Description of the task:
Please set down only the lines below starting with the line with "C6: 2.2nF (AGND, VA) -> none" and going on through the line with "U3 pin OUT: NET2 -> U1/GP1", verbatim and without pictures.

The data:

____

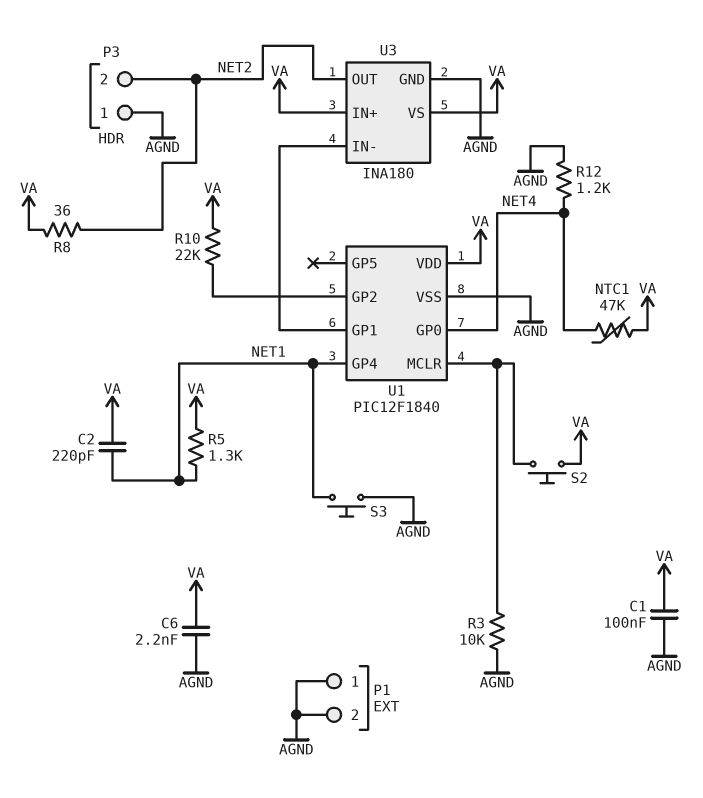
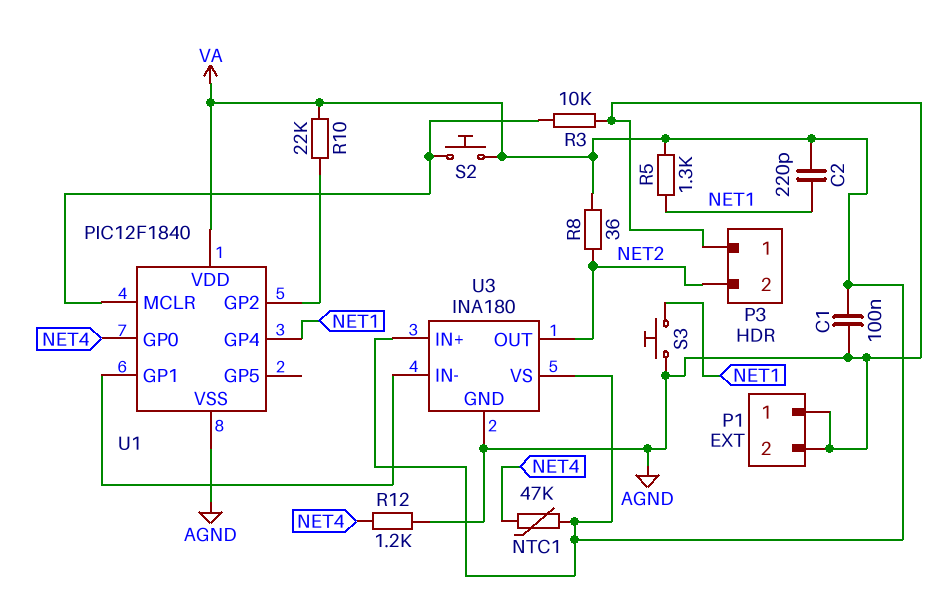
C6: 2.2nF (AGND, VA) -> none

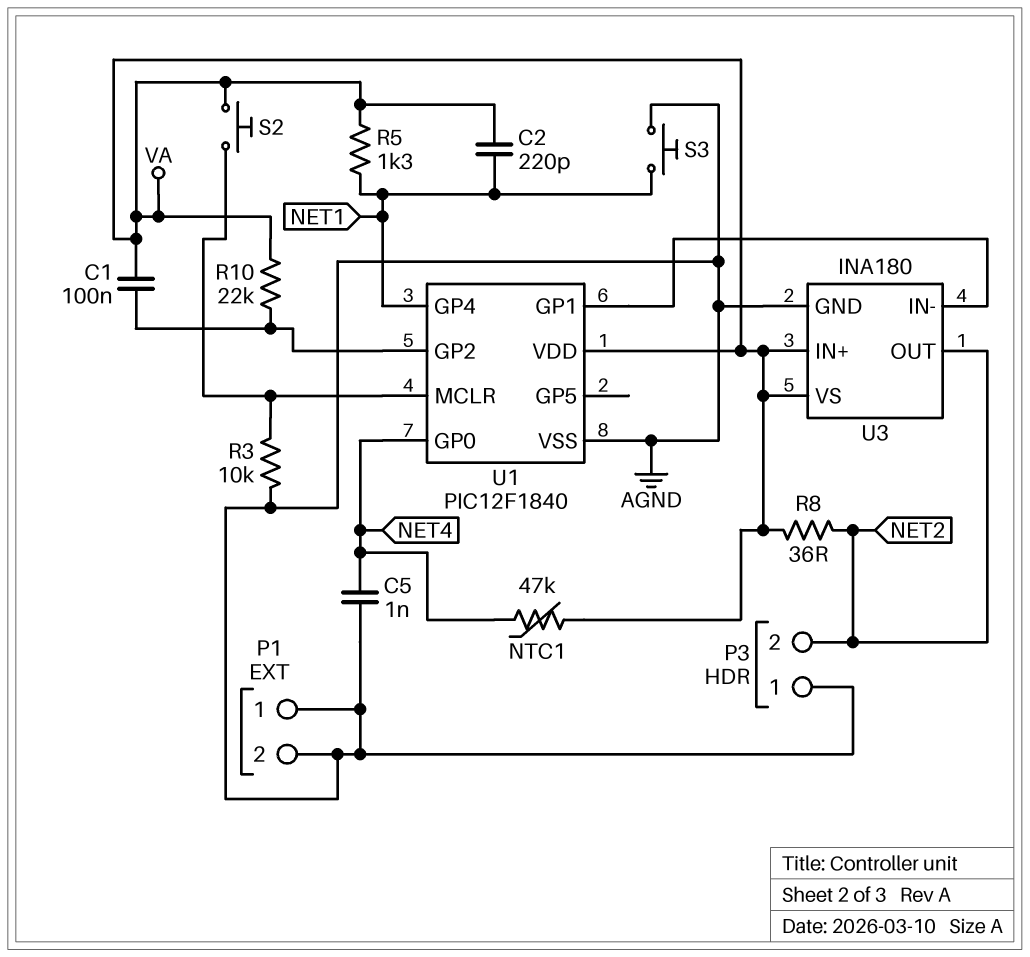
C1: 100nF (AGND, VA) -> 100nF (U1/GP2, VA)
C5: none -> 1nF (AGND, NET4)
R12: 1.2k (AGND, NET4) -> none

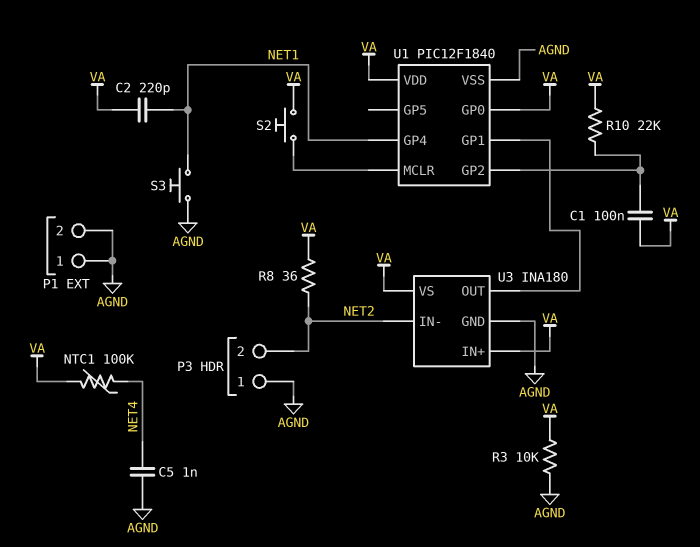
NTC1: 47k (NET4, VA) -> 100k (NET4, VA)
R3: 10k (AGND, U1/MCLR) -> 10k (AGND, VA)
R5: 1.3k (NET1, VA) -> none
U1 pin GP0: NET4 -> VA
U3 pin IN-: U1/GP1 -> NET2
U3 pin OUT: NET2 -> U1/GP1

____

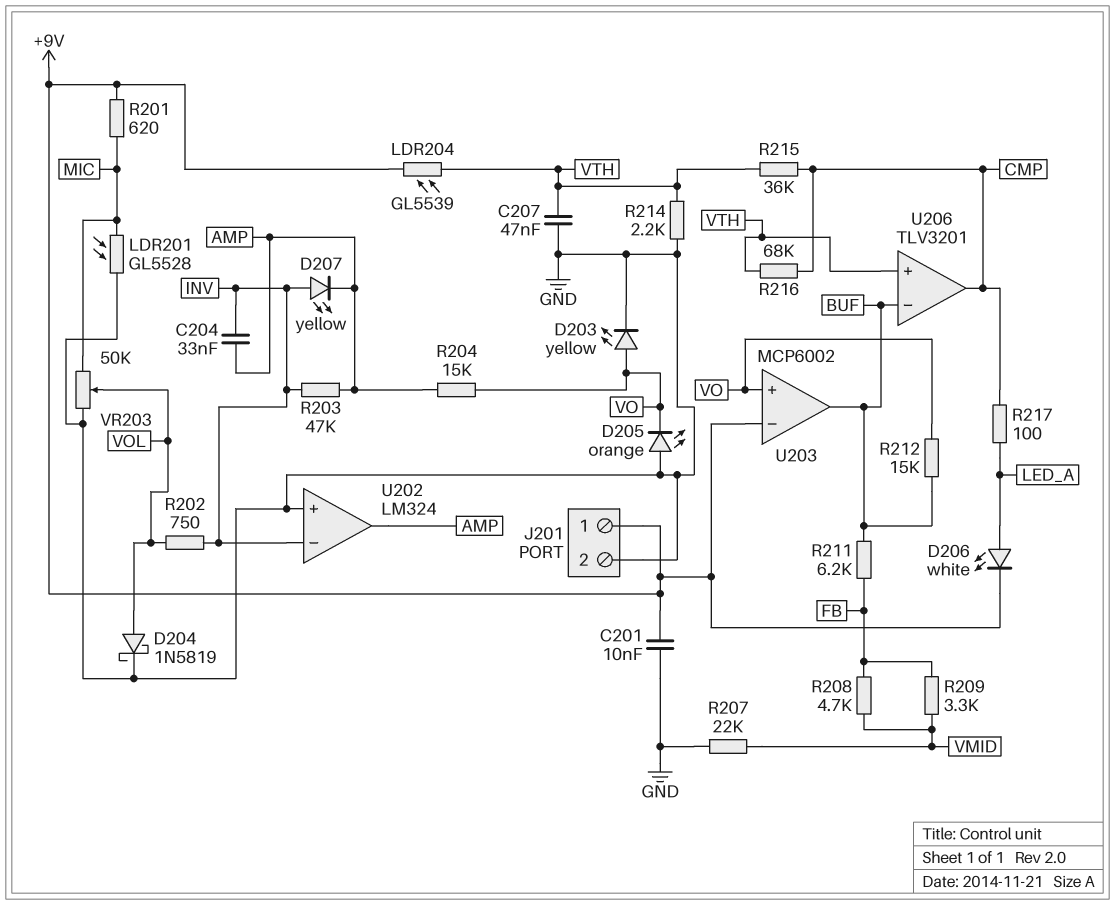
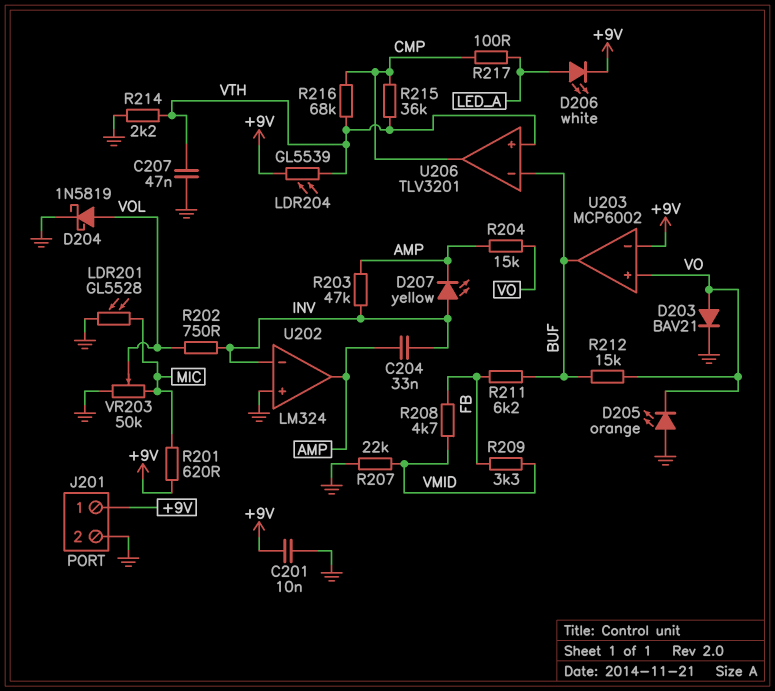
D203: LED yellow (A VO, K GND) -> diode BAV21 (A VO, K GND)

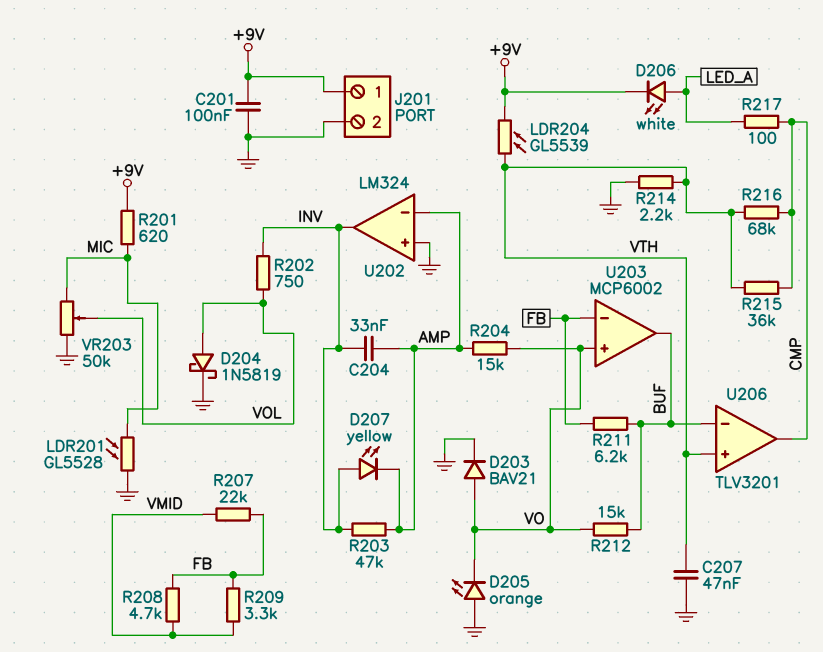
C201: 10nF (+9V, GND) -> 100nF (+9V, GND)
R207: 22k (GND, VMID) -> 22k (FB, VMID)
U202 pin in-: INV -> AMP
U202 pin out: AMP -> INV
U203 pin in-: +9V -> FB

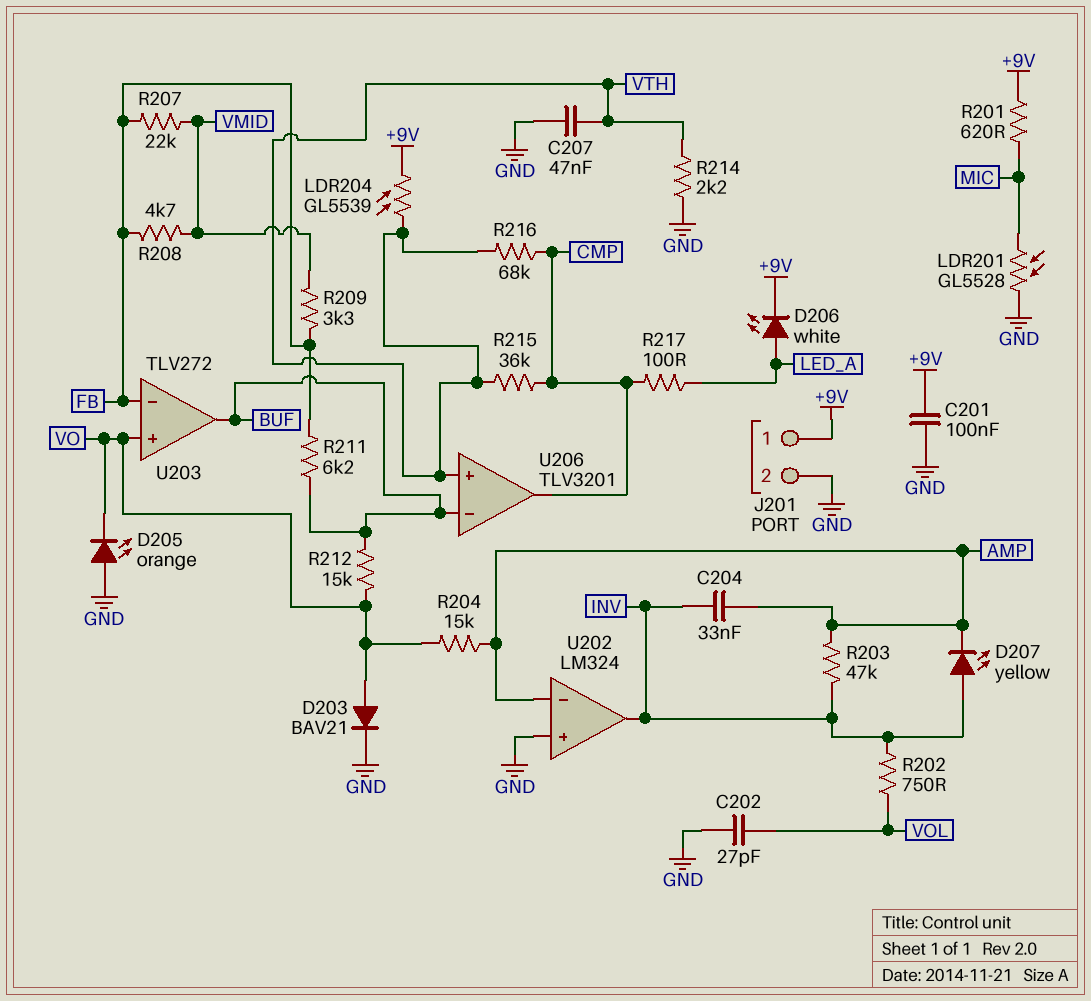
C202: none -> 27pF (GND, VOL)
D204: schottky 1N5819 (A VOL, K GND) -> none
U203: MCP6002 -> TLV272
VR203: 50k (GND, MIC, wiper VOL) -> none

____

Exercise solution:
C6: 2.2nF (AGND, VA) -> none

C1: 100nF (AGND, VA) -> 100nF (U1/GP2, VA)
C5: none -> 1nF (AGND, NET4)
R12: 1.2k (AGND, NET4) -> none

NTC1: 47k (NET4, VA) -> 100k (NET4, VA)
R3: 10k (AGND, U1/MCLR) -> 10k (AGND, VA)
R5: 1.3k (NET1, VA) -> none
U1 pin GP0: NET4 -> VA
U3 pin IN-: U1/GP1 -> NET2
U3 pin OUT: NET2 -> U1/GP1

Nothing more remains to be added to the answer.